What is required »
Put every line of the material from the line holding "orange line: rotated 32 degrees clockwise" through the line holding "brown hexagon: moved 3 px left, 5 px down", inclusive, into a Markdown table with the columns Row and Line, numbering each row and skipping blank lines. Leave the picture lines out.

Start Stored rows

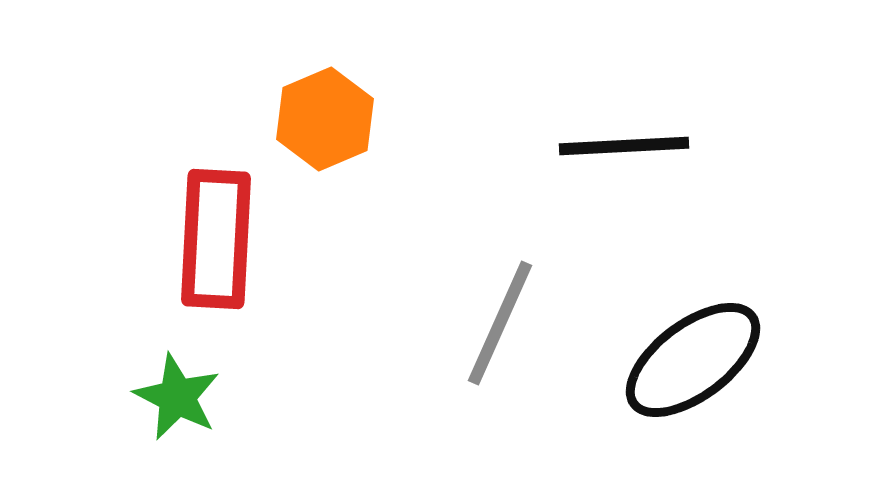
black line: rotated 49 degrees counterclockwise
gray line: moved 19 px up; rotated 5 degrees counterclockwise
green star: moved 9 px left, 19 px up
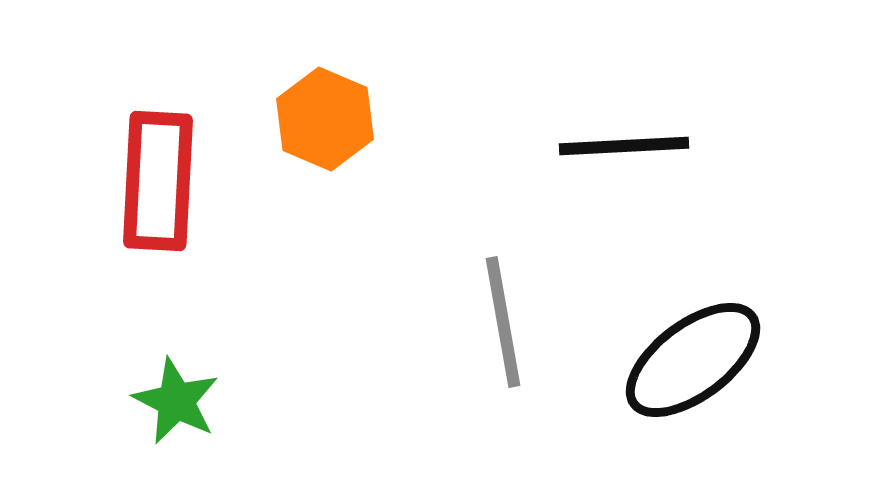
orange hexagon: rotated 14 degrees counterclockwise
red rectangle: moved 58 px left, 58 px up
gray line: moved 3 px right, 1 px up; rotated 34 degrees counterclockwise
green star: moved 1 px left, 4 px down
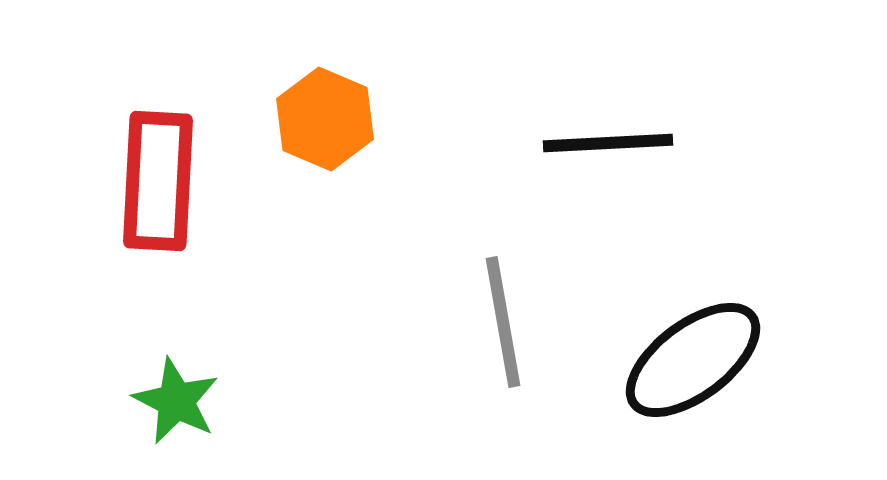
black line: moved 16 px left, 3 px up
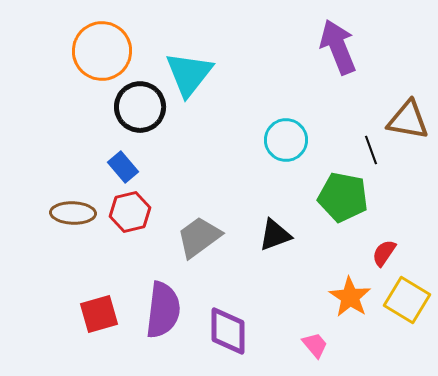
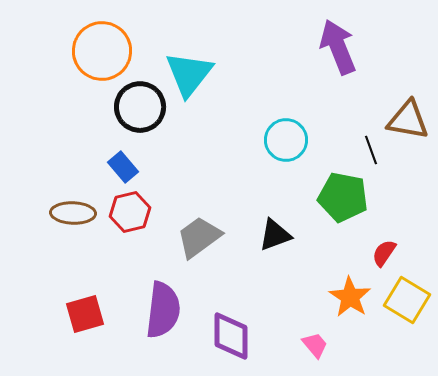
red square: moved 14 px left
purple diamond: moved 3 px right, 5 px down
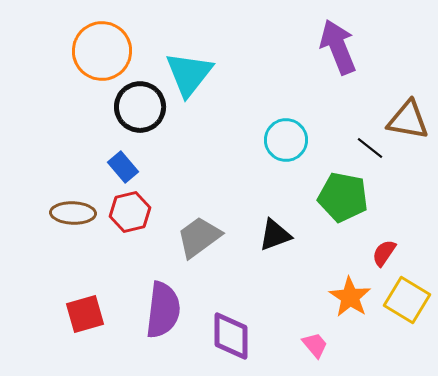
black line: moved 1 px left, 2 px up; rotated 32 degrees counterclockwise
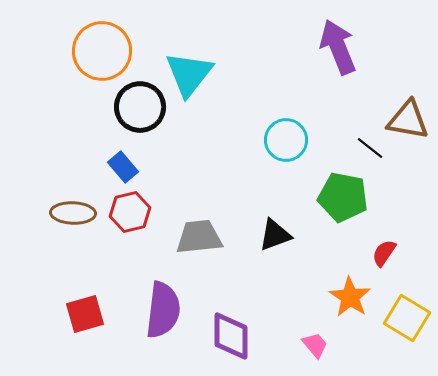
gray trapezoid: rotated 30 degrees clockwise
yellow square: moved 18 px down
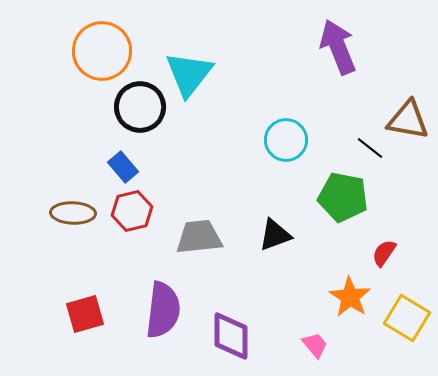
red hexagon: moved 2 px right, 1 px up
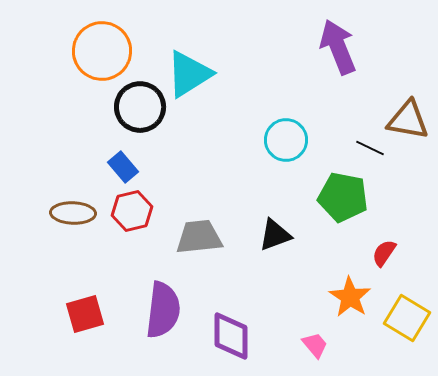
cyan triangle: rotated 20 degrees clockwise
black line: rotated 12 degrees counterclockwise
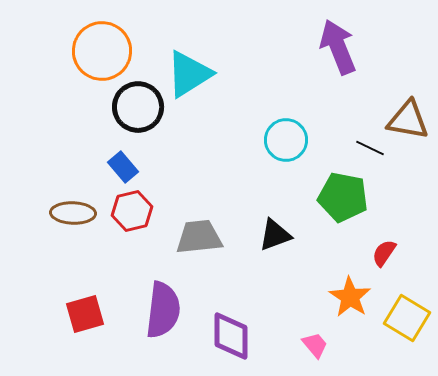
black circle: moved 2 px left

End Stored rows
Start Stored rows

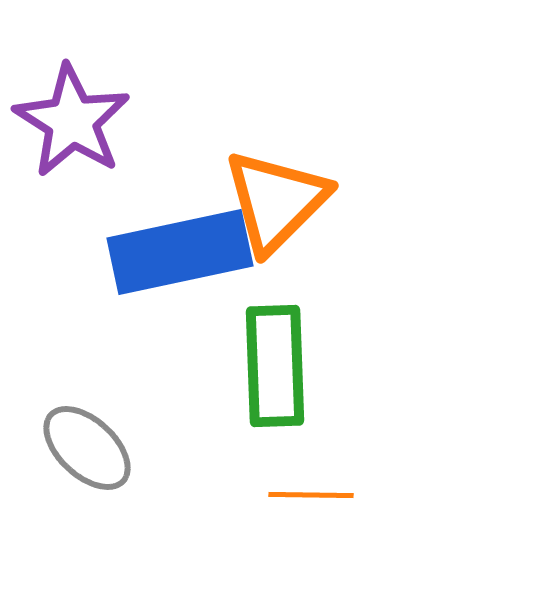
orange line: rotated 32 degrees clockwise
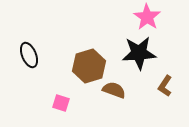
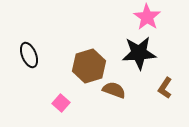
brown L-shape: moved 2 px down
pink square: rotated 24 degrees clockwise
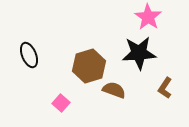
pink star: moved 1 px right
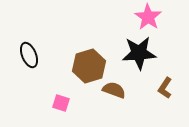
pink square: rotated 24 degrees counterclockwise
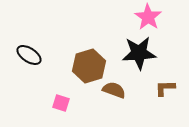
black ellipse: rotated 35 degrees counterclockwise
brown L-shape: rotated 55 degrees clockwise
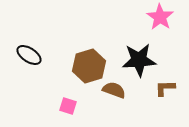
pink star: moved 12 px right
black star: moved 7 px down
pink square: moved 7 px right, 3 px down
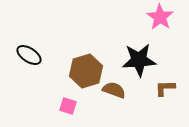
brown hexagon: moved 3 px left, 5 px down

End Stored rows

Full solution »
| Row | Line |
|---|---|
| 1 | orange line: rotated 32 degrees clockwise |
| 2 | brown L-shape: moved 2 px down |
| 3 | pink square: rotated 24 degrees clockwise |
| 4 | pink star: moved 1 px right |
| 5 | pink square: rotated 24 degrees counterclockwise |
| 6 | black ellipse: rotated 35 degrees counterclockwise |
| 7 | brown L-shape: rotated 55 degrees clockwise |
| 8 | pink star: moved 12 px right |
| 9 | black star: moved 7 px down |
| 10 | pink square: moved 7 px right, 3 px down |
| 11 | brown hexagon: moved 3 px left, 5 px down |